The records Block Start
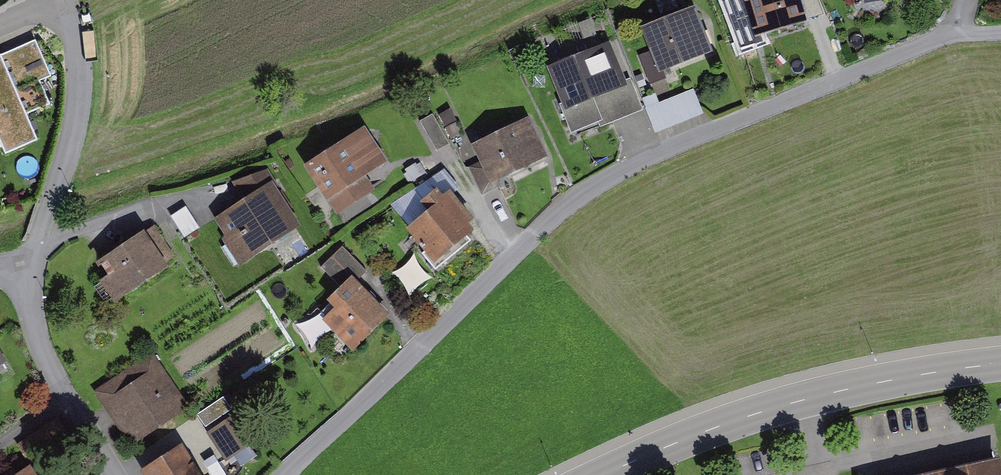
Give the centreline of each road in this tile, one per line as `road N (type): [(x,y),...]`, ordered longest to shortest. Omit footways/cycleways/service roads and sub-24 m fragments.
road 1 (residential): [(962,34),(608,173),(541,229),(296,474)]
road 2 (secondary): [(602,474),(780,406),(1000,363)]
road 3 (residential): [(40,256),(86,105),(72,1)]
road 4 (residential): [(121,474),(41,338),(34,301),(40,256)]

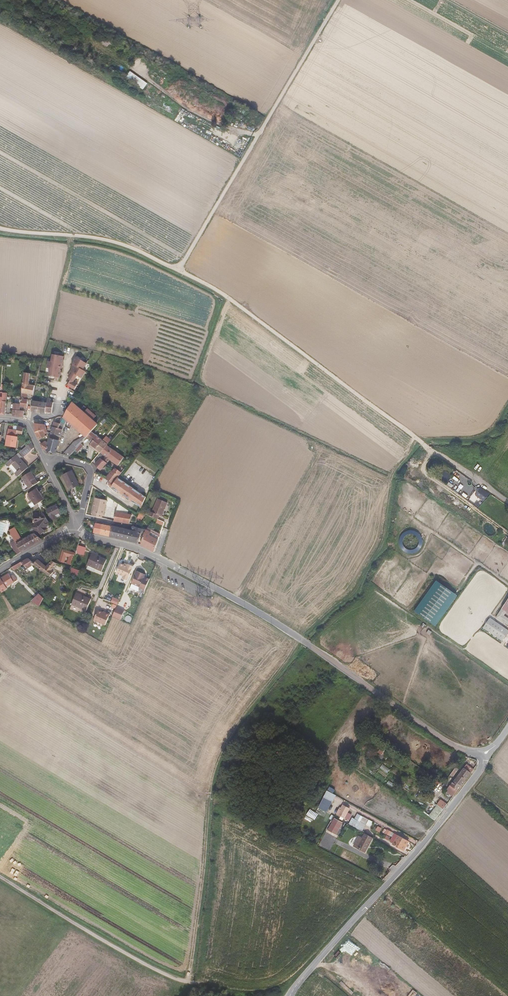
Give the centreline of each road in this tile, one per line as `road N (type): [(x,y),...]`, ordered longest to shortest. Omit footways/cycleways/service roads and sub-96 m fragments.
road 1 (unclassified): [(75,528),(139,550),(235,601),(450,745),(488,754)]
road 2 (track): [(507,500),(180,268)]
road 3 (unclassified): [(488,754),(413,856),(288,995)]
road 4 (track): [(180,268),(338,0)]
road 5 (track): [(230,995),(173,978),(0,874)]
road 6 (track): [(235,601),(324,446),(391,476)]
road 7 (track): [(180,268),(106,239),(0,229)]

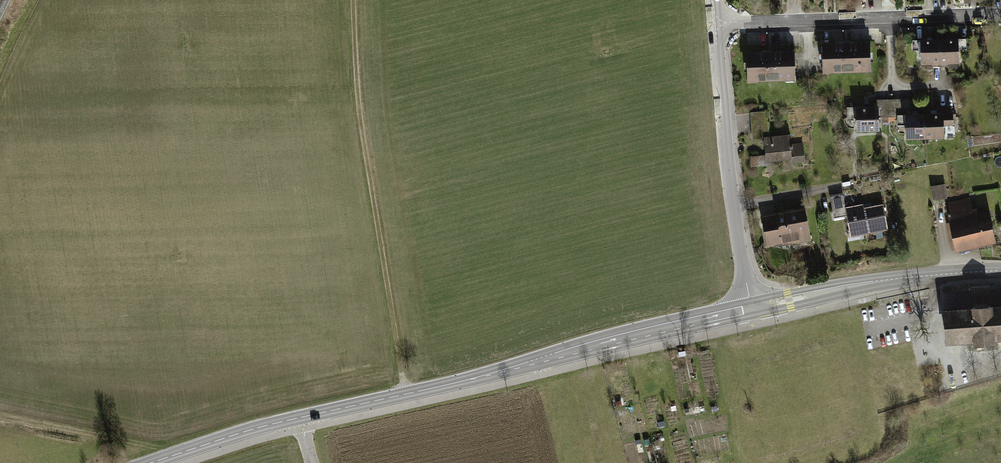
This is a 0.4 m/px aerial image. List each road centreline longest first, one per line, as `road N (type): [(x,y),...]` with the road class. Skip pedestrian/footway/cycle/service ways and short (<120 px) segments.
road 1 (secondary): [(752,308),(261,427),(151,462)]
road 2 (track): [(353,0),(355,90),(405,394)]
road 3 (residential): [(752,308),(716,23)]
road 4 (residential): [(716,23),(1000,15)]
road 5 (secondary): [(1000,271),(885,280),(752,308)]
road 6 (track): [(0,418),(172,456)]

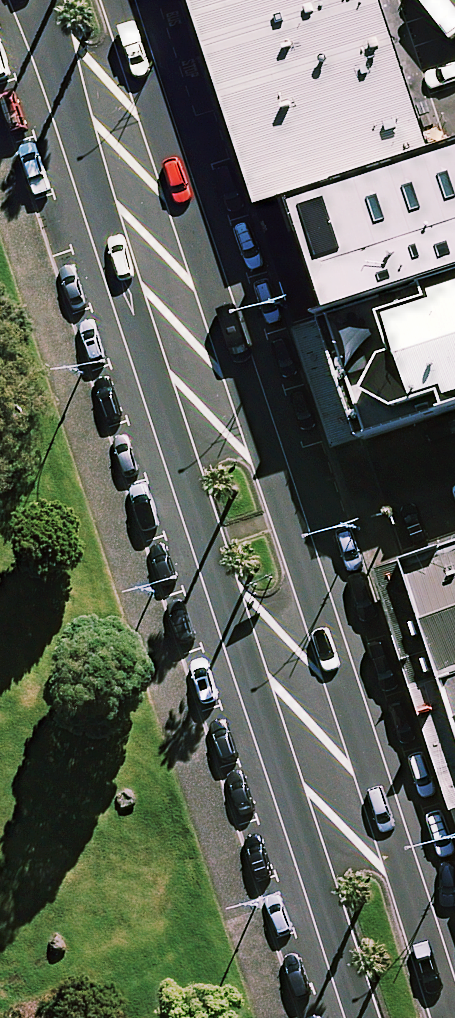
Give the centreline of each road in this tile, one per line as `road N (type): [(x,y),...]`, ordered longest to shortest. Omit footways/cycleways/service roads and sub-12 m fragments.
road 1 (secondary): [(125,0),(454,1009)]
road 2 (secondary): [(367,1017),(58,45)]

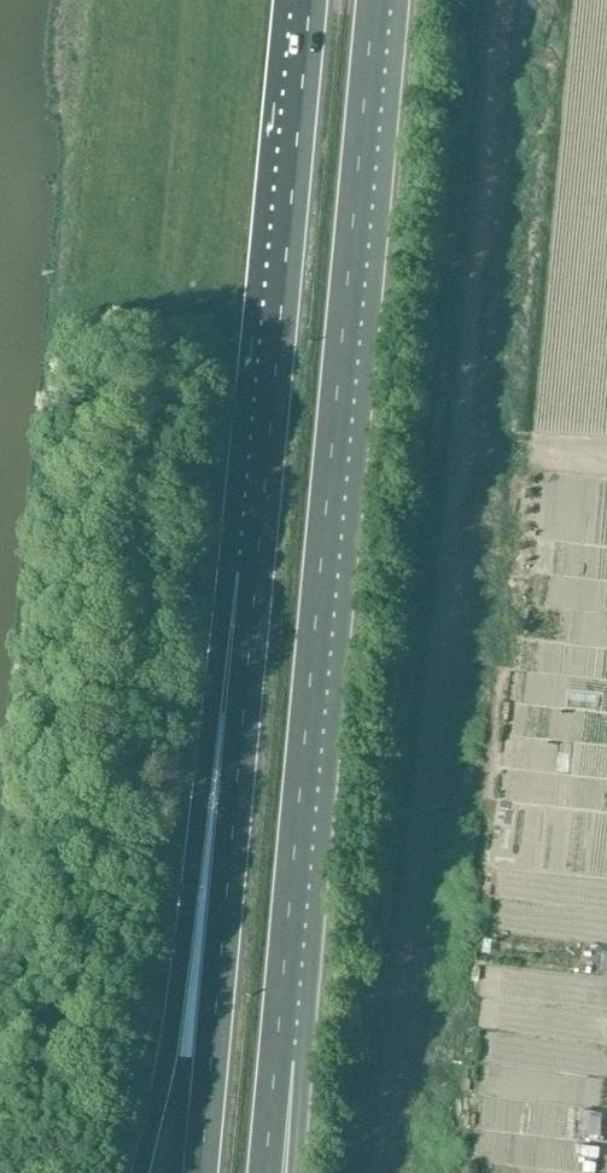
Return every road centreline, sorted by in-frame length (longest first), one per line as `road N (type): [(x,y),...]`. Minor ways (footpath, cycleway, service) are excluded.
road 1 (motorway): [(277,1059),(374,0)]
road 2 (motorway): [(261,526),(225,576),(169,1079),(145,1172)]
road 3 (motorway): [(261,526),(200,1172)]
road 4 (motorway): [(310,0),(261,526)]

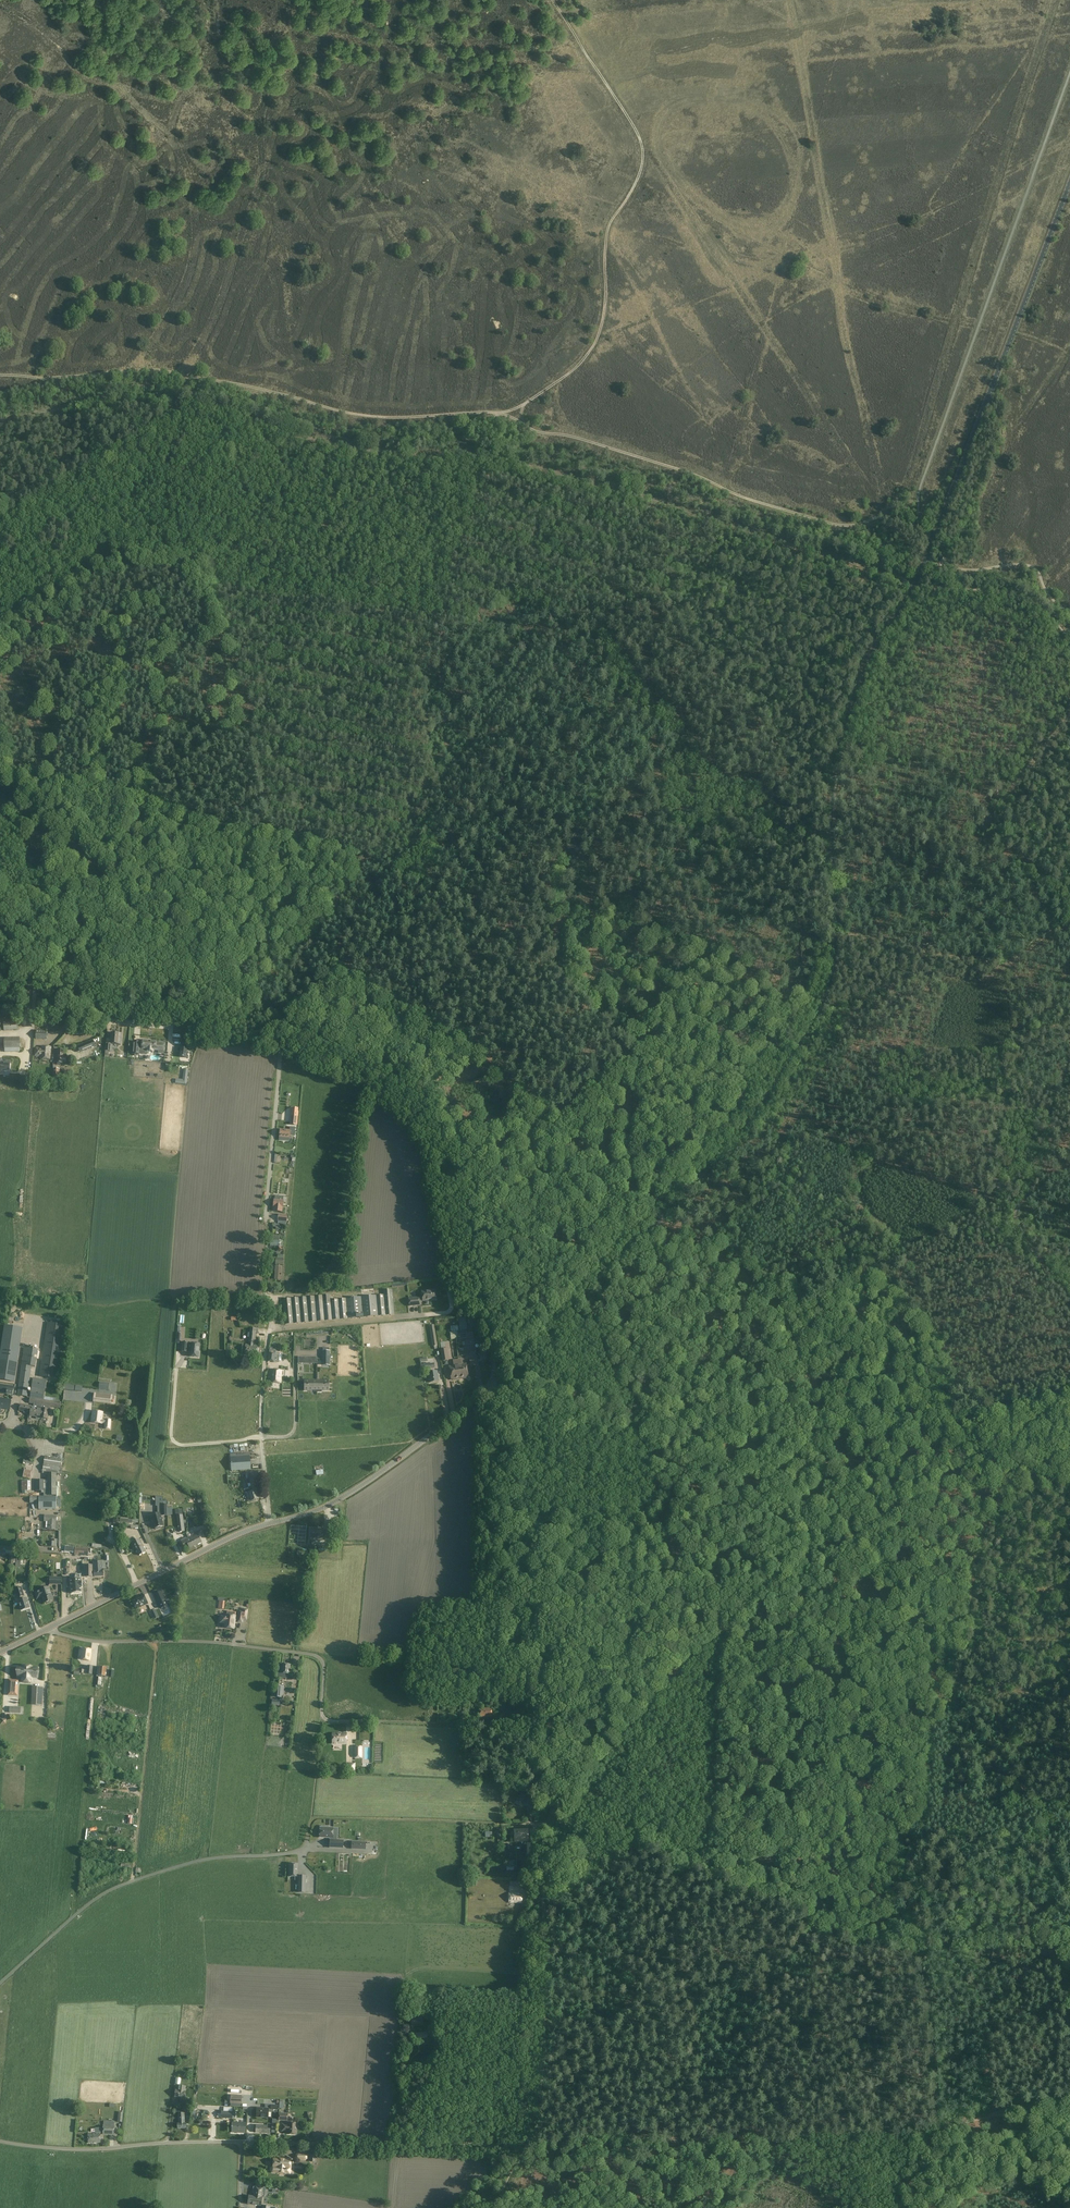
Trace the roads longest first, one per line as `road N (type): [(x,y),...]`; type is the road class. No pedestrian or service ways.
road 1 (tertiary): [(493,1381),(622,1260),(752,1118),(815,1019),(834,962),(831,805),(846,730),(870,662),(925,561),(1069,183)]
road 2 (track): [(904,581),(658,499),(500,458),(369,452),(155,398),(89,401),(0,422)]
road 3 (track): [(0,786),(108,789),(234,828),(343,850),(462,902),(532,952),(721,1120)]
road 4 (unclassified): [(493,1381),(471,1205),(450,1113),(436,1090),(179,984),(0,966)]
road 5 (track): [(516,1397),(531,1628),(553,1738),(543,2077),(526,2148)]
road 6 (track): [(1069,2097),(895,2136),(608,2138),(526,2148)]
road 7 (track): [(531,1406),(569,1423),(625,1429),(982,1412),(1069,1393)]
road 8 (track): [(0,375),(155,369),(375,417),(500,412)]
road 9 (track): [(500,412),(559,381),(595,342),(610,223),(642,168),(637,133),(553,0)]
road 10 (track): [(374,866),(658,499)]
road 11 (track): [(500,412),(538,432),(609,447),(818,519),(845,525),(887,518),(914,531)]
road 12 (unclassified): [(372,1721),(326,1720),(316,1656),(213,1642),(96,1641),(48,1628)]
road 13 (unclassified): [(0,1984),(101,1897),(195,1863),(299,1850),(309,1827)]
road 14 (track): [(439,782),(422,701),(425,634),(487,456)]
road 15 (unclassified): [(308,2144),(63,2149),(0,2141)]
road 16 (track): [(1069,943),(1063,894),(1006,854),(999,817),(1009,791),(1069,713)]
road 17 (track): [(295,1363),(289,1436),(183,1446),(171,1437),(179,1354)]
road 18 (tertiary): [(269,1523),(313,1512),(372,1479),(493,1381)]
road 19 (track): [(1069,1298),(1032,1250),(1017,1208),(1048,1161),(1052,1108),(1069,1062)]
road 20 (track): [(836,938),(889,939),(1004,962),(1069,925)]
road 21 (tertiary): [(48,1628),(269,1523)]
road 22 (track): [(1017,1208),(798,1130)]
road 23 (track): [(526,2148),(308,2144)]
road 24 (track): [(175,401),(0,506)]
road 25 (unclassified): [(269,1523),(261,1451),(270,1330)]
road 26 (track): [(1069,614),(1025,564),(940,565)]
road 27 (track): [(1069,639),(1011,593),(943,589)]

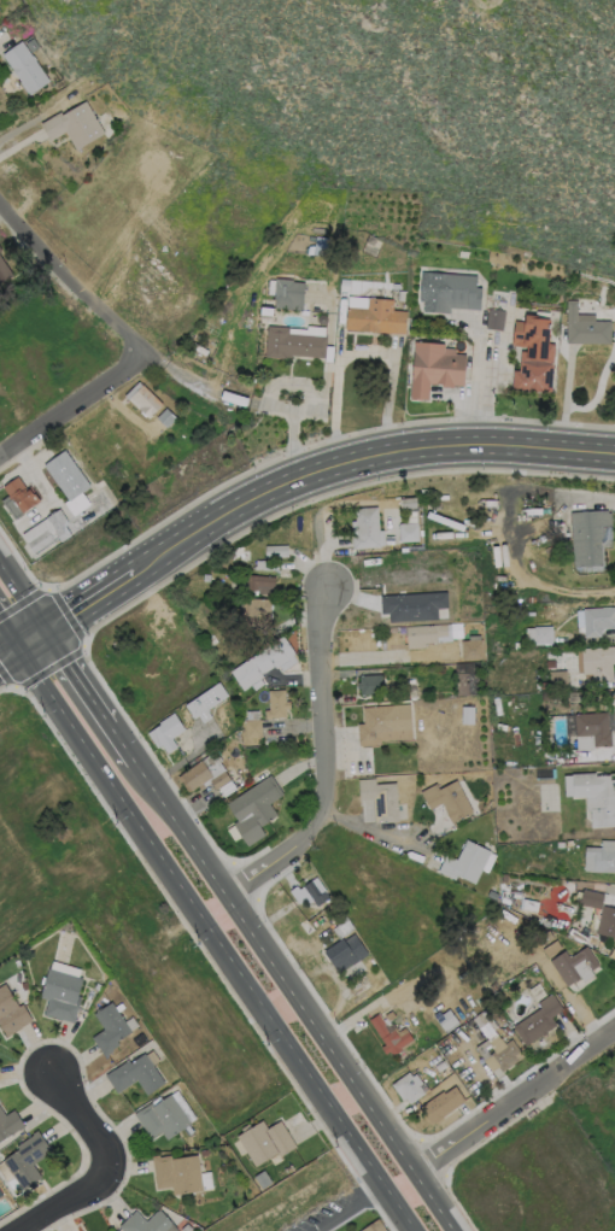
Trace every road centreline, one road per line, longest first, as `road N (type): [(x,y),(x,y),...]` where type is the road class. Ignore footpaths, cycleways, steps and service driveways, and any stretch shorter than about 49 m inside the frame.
road 1 (primary): [(455,1230),(151,792),(0,557)]
road 2 (primary): [(0,619),(421,1230)]
road 3 (secondary): [(134,573),(256,499),(345,467),(445,447),(614,451)]
road 4 (residential): [(326,587),(332,820),(221,892)]
road 5 (residential): [(614,1032),(414,1172)]
road 6 (residential): [(49,1067),(105,1166),(3,1230)]
road 7 (residential): [(142,354),(0,209)]
road 8 (residential): [(142,354),(0,453)]
road 9 (secondary): [(34,640),(134,573)]

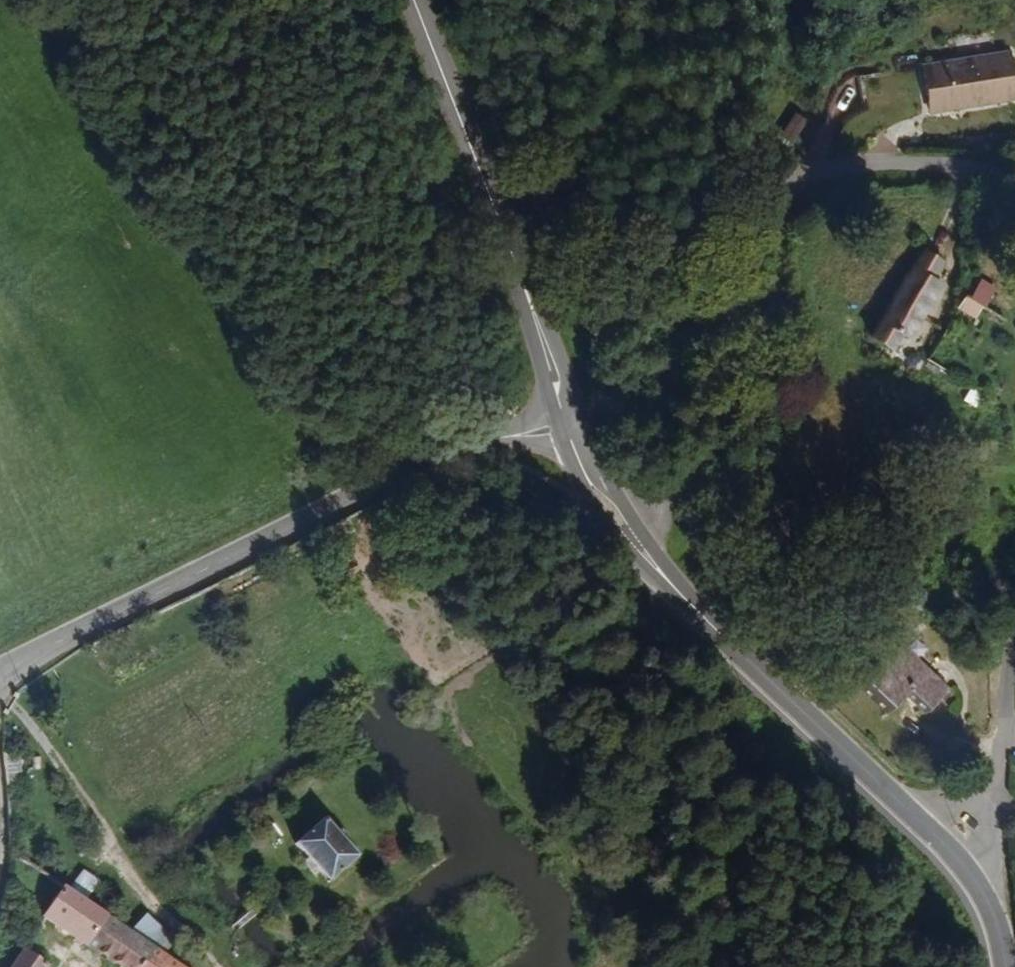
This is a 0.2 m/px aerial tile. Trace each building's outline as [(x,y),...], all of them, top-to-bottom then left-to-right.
The records Block End
== Task instructions ==
Although the records contain pictures, the output must hold only their exact wording.

== Result of this exercise ==
Give the centreline of each road in this tile, one per line as `road N (type): [(x,y),...]`, ordered longest to shortest. Omit footways/cycleways/service roads and sub-24 m fragments.
road 1 (residential): [(962,34),(608,173),(541,229),(296,474)]
road 2 (secondary): [(602,474),(780,406),(1000,363)]
road 3 (residential): [(40,256),(86,105),(72,1)]
road 4 (residential): [(121,474),(41,338),(34,301),(40,256)]

Give the centreline of each road in this tile, one per line as `road N (type): [(x,y),...]`, ordered longest to shortest. Omit footways/cycleways/service roads and sub-96 m fragments.
road 1 (unclassified): [(75,528),(139,550),(235,601),(450,745),(488,754)]
road 2 (track): [(507,500),(180,268)]
road 3 (unclassified): [(488,754),(413,856),(288,995)]
road 4 (track): [(180,268),(338,0)]
road 5 (track): [(230,995),(173,978),(0,874)]
road 6 (track): [(235,601),(324,446),(391,476)]
road 7 (track): [(180,268),(106,239),(0,229)]

This is a 0.4 m/px aerial image. List each road centreline longest first, one per line, as `road N (type): [(x,y),...]` with the road class. Skip pedestrian/footway/cycle/service ways and short (<120 px) segments.
road 1 (secondary): [(752,308),(261,427),(151,462)]
road 2 (track): [(353,0),(355,90),(405,394)]
road 3 (residential): [(752,308),(716,23)]
road 4 (residential): [(716,23),(1000,15)]
road 5 (secondary): [(1000,271),(885,280),(752,308)]
road 6 (track): [(0,418),(172,456)]

Give the centreline of each road in this tile, one per line as `road N (type): [(x,y),...]`, ordered longest to shortest. Omit footways/cycleways/service roads and sub-12 m fragments.
road 1 (secondary): [(125,0),(454,1009)]
road 2 (secondary): [(367,1017),(58,45)]

Return every road centreline, sorted by in-frame length (longest first), one per line as `road N (type): [(x,y),...]`. Minor ways (footpath, cycleway, service) are excluded.
road 1 (motorway): [(277,1059),(374,0)]
road 2 (motorway): [(261,526),(225,576),(169,1079),(145,1172)]
road 3 (motorway): [(261,526),(200,1172)]
road 4 (motorway): [(310,0),(261,526)]

Trace the roads longest first, one per line as `road N (type): [(x,y),...]`; type is the road class. No pedestrian or service ways.
road 1 (tertiary): [(493,1381),(622,1260),(752,1118),(815,1019),(834,962),(831,805),(846,730),(870,662),(925,561),(1069,183)]
road 2 (track): [(904,581),(658,499),(500,458),(369,452),(155,398),(89,401),(0,422)]
road 3 (track): [(0,786),(108,789),(234,828),(343,850),(462,902),(532,952),(721,1120)]
road 4 (unclassified): [(493,1381),(471,1205),(450,1113),(436,1090),(179,984),(0,966)]
road 5 (track): [(516,1397),(531,1628),(553,1738),(543,2077),(526,2148)]
road 6 (track): [(1069,2097),(895,2136),(608,2138),(526,2148)]
road 7 (track): [(531,1406),(569,1423),(625,1429),(982,1412),(1069,1393)]
road 8 (track): [(0,375),(155,369),(375,417),(500,412)]
road 9 (track): [(500,412),(559,381),(595,342),(610,223),(642,168),(637,133),(553,0)]
road 10 (track): [(374,866),(658,499)]
road 11 (track): [(500,412),(538,432),(609,447),(818,519),(845,525),(887,518),(914,531)]
road 12 (unclassified): [(372,1721),(326,1720),(316,1656),(213,1642),(96,1641),(48,1628)]
road 13 (unclassified): [(0,1984),(101,1897),(195,1863),(299,1850),(309,1827)]
road 14 (track): [(439,782),(422,701),(425,634),(487,456)]
road 15 (unclassified): [(308,2144),(63,2149),(0,2141)]
road 16 (track): [(1069,943),(1063,894),(1006,854),(999,817),(1009,791),(1069,713)]
road 17 (track): [(295,1363),(289,1436),(183,1446),(171,1437),(179,1354)]
road 18 (tertiary): [(269,1523),(313,1512),(372,1479),(493,1381)]
road 19 (track): [(1069,1298),(1032,1250),(1017,1208),(1048,1161),(1052,1108),(1069,1062)]
road 20 (track): [(836,938),(889,939),(1004,962),(1069,925)]
road 21 (tertiary): [(48,1628),(269,1523)]
road 22 (track): [(1017,1208),(798,1130)]
road 23 (track): [(526,2148),(308,2144)]
road 24 (track): [(175,401),(0,506)]
road 25 (unclassified): [(269,1523),(261,1451),(270,1330)]
road 26 (track): [(1069,614),(1025,564),(940,565)]
road 27 (track): [(1069,639),(1011,593),(943,589)]

Trace every road centreline, one road per line, longest first, as `road N (type): [(x,y),(x,y),...]` where type is the road class. Ignore footpaths, cycleways, steps and service driveways, and any stretch shorter than about 49 m inside the frame.
road 1 (primary): [(455,1230),(151,792),(0,557)]
road 2 (primary): [(0,619),(421,1230)]
road 3 (secondary): [(134,573),(256,499),(345,467),(445,447),(614,451)]
road 4 (residential): [(326,587),(332,820),(221,892)]
road 5 (residential): [(614,1032),(414,1172)]
road 6 (residential): [(49,1067),(105,1166),(3,1230)]
road 7 (residential): [(142,354),(0,209)]
road 8 (residential): [(142,354),(0,453)]
road 9 (secondary): [(34,640),(134,573)]

This is a 0.2 m/px aerial tile. Trace each building's outline as [(x,y),...], all of them, top-to-bottom then left-to-right.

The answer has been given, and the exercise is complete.